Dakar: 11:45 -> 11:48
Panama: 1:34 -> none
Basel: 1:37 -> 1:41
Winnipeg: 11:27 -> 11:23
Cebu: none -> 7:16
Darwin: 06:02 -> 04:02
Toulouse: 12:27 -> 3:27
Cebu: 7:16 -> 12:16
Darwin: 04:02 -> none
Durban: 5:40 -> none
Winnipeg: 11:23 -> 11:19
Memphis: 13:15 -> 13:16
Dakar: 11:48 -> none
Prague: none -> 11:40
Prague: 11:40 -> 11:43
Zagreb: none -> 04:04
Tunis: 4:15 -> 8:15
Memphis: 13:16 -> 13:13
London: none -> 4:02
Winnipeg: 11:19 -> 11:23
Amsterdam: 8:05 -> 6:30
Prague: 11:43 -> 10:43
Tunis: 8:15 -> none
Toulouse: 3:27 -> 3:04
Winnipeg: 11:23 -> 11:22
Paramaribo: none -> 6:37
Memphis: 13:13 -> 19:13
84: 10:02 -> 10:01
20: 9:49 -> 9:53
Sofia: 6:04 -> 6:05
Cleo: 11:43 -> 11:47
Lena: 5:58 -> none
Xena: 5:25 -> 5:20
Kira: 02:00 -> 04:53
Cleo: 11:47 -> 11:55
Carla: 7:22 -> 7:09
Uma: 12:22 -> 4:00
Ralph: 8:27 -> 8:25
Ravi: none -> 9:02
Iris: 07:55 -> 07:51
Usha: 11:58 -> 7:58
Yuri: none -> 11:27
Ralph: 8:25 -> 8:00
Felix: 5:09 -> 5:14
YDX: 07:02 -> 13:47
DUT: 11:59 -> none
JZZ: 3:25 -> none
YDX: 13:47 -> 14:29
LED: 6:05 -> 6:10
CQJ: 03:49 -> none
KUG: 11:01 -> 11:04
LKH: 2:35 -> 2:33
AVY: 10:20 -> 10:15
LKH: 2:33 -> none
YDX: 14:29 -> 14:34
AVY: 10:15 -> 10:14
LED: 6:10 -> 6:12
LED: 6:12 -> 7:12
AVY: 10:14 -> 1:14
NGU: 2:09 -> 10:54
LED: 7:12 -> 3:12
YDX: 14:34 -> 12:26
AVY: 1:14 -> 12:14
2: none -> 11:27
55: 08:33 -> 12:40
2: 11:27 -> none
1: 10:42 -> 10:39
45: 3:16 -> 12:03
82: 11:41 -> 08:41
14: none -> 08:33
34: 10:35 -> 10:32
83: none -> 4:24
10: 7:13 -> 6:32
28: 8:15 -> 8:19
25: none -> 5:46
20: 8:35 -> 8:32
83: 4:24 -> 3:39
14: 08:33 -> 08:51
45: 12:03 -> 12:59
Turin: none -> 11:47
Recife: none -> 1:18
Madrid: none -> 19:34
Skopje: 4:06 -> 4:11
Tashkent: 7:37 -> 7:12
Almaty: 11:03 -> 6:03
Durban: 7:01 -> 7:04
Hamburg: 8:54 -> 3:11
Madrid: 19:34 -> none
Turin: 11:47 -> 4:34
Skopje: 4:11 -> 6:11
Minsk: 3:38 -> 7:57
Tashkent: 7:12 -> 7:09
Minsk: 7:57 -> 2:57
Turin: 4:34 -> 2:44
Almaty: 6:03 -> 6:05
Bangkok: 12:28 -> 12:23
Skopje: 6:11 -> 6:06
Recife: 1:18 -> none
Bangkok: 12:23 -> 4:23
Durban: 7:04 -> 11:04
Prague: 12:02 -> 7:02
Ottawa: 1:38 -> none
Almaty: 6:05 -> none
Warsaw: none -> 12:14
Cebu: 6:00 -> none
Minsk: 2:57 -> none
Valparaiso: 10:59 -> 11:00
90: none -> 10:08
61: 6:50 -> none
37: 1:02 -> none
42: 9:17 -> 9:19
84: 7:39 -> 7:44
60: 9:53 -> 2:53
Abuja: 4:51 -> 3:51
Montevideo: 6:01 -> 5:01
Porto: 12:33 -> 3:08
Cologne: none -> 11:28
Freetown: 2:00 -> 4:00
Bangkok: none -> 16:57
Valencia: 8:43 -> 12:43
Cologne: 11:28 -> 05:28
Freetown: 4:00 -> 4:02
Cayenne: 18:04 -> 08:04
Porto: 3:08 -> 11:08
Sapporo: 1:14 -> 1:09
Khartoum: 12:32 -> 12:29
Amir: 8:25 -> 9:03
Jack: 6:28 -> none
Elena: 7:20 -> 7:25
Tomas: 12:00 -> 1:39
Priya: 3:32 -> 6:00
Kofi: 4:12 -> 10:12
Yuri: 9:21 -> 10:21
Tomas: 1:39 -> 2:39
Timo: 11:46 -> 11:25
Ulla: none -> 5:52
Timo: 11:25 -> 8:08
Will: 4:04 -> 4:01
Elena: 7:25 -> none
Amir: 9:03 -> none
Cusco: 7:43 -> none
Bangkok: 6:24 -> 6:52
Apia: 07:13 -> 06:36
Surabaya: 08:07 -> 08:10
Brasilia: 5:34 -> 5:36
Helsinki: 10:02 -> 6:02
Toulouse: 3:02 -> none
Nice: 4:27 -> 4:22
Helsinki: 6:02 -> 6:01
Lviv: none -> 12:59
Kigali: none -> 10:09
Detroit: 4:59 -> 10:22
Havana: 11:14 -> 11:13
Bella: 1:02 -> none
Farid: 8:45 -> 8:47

---

● TASK REQUIREMENTS
Copy out the full listing above, line by line and character for character, from its first line through its last.

● ANSWER
Dakar: 11:45 -> 11:48
Panama: 1:34 -> none
Basel: 1:37 -> 1:41
Winnipeg: 11:27 -> 11:23
Cebu: none -> 7:16
Darwin: 06:02 -> 04:02
Toulouse: 12:27 -> 3:27
Cebu: 7:16 -> 12:16
Darwin: 04:02 -> none
Durban: 5:40 -> none
Winnipeg: 11:23 -> 11:19
Memphis: 13:15 -> 13:16
Dakar: 11:48 -> none
Prague: none -> 11:40
Prague: 11:40 -> 11:43
Zagreb: none -> 04:04
Tunis: 4:15 -> 8:15
Memphis: 13:16 -> 13:13
London: none -> 4:02
Winnipeg: 11:19 -> 11:23
Amsterdam: 8:05 -> 6:30
Prague: 11:43 -> 10:43
Tunis: 8:15 -> none
Toulouse: 3:27 -> 3:04
Winnipeg: 11:23 -> 11:22
Paramaribo: none -> 6:37
Memphis: 13:13 -> 19:13
84: 10:02 -> 10:01
20: 9:49 -> 9:53
Sofia: 6:04 -> 6:05
Cleo: 11:43 -> 11:47
Lena: 5:58 -> none
Xena: 5:25 -> 5:20
Kira: 02:00 -> 04:53
Cleo: 11:47 -> 11:55
Carla: 7:22 -> 7:09
Uma: 12:22 -> 4:00
Ralph: 8:27 -> 8:25
Ravi: none -> 9:02
Iris: 07:55 -> 07:51
Usha: 11:58 -> 7:58
Yuri: none -> 11:27
Ralph: 8:25 -> 8:00
Felix: 5:09 -> 5:14
YDX: 07:02 -> 13:47
DUT: 11:59 -> none
JZZ: 3:25 -> none
YDX: 13:47 -> 14:29
LED: 6:05 -> 6:10
CQJ: 03:49 -> none
KUG: 11:01 -> 11:04
LKH: 2:35 -> 2:33
AVY: 10:20 -> 10:15
LKH: 2:33 -> none
YDX: 14:29 -> 14:34
AVY: 10:15 -> 10:14
LED: 6:10 -> 6:12
LED: 6:12 -> 7:12
AVY: 10:14 -> 1:14
NGU: 2:09 -> 10:54
LED: 7:12 -> 3:12
YDX: 14:34 -> 12:26
AVY: 1:14 -> 12:14
2: none -> 11:27
55: 08:33 -> 12:40
2: 11:27 -> none
1: 10:42 -> 10:39
45: 3:16 -> 12:03
82: 11:41 -> 08:41
14: none -> 08:33
34: 10:35 -> 10:32
83: none -> 4:24
10: 7:13 -> 6:32
28: 8:15 -> 8:19
25: none -> 5:46
20: 8:35 -> 8:32
83: 4:24 -> 3:39
14: 08:33 -> 08:51
45: 12:03 -> 12:59
Turin: none -> 11:47
Recife: none -> 1:18
Madrid: none -> 19:34
Skopje: 4:06 -> 4:11
Tashkent: 7:37 -> 7:12
Almaty: 11:03 -> 6:03
Durban: 7:01 -> 7:04
Hamburg: 8:54 -> 3:11
Madrid: 19:34 -> none
Turin: 11:47 -> 4:34
Skopje: 4:11 -> 6:11
Minsk: 3:38 -> 7:57
Tashkent: 7:12 -> 7:09
Minsk: 7:57 -> 2:57
Turin: 4:34 -> 2:44
Almaty: 6:03 -> 6:05
Bangkok: 12:28 -> 12:23
Skopje: 6:11 -> 6:06
Recife: 1:18 -> none
Bangkok: 12:23 -> 4:23
Durban: 7:04 -> 11:04
Prague: 12:02 -> 7:02
Ottawa: 1:38 -> none
Almaty: 6:05 -> none
Warsaw: none -> 12:14
Cebu: 6:00 -> none
Minsk: 2:57 -> none
Valparaiso: 10:59 -> 11:00
90: none -> 10:08
61: 6:50 -> none
37: 1:02 -> none
42: 9:17 -> 9:19
84: 7:39 -> 7:44
60: 9:53 -> 2:53
Abuja: 4:51 -> 3:51
Montevideo: 6:01 -> 5:01
Porto: 12:33 -> 3:08
Cologne: none -> 11:28
Freetown: 2:00 -> 4:00
Bangkok: none -> 16:57
Valencia: 8:43 -> 12:43
Cologne: 11:28 -> 05:28
Freetown: 4:00 -> 4:02
Cayenne: 18:04 -> 08:04
Porto: 3:08 -> 11:08
Sapporo: 1:14 -> 1:09
Khartoum: 12:32 -> 12:29
Amir: 8:25 -> 9:03
Jack: 6:28 -> none
Elena: 7:20 -> 7:25
Tomas: 12:00 -> 1:39
Priya: 3:32 -> 6:00
Kofi: 4:12 -> 10:12
Yuri: 9:21 -> 10:21
Tomas: 1:39 -> 2:39
Timo: 11:46 -> 11:25
Ulla: none -> 5:52
Timo: 11:25 -> 8:08
Will: 4:04 -> 4:01
Elena: 7:25 -> none
Amir: 9:03 -> none
Cusco: 7:43 -> none
Bangkok: 6:24 -> 6:52
Apia: 07:13 -> 06:36
Surabaya: 08:07 -> 08:10
Brasilia: 5:34 -> 5:36
Helsinki: 10:02 -> 6:02
Toulouse: 3:02 -> none
Nice: 4:27 -> 4:22
Helsinki: 6:02 -> 6:01
Lviv: none -> 12:59
Kigali: none -> 10:09
Detroit: 4:59 -> 10:22
Havana: 11:14 -> 11:13
Bella: 1:02 -> none
Farid: 8:45 -> 8:47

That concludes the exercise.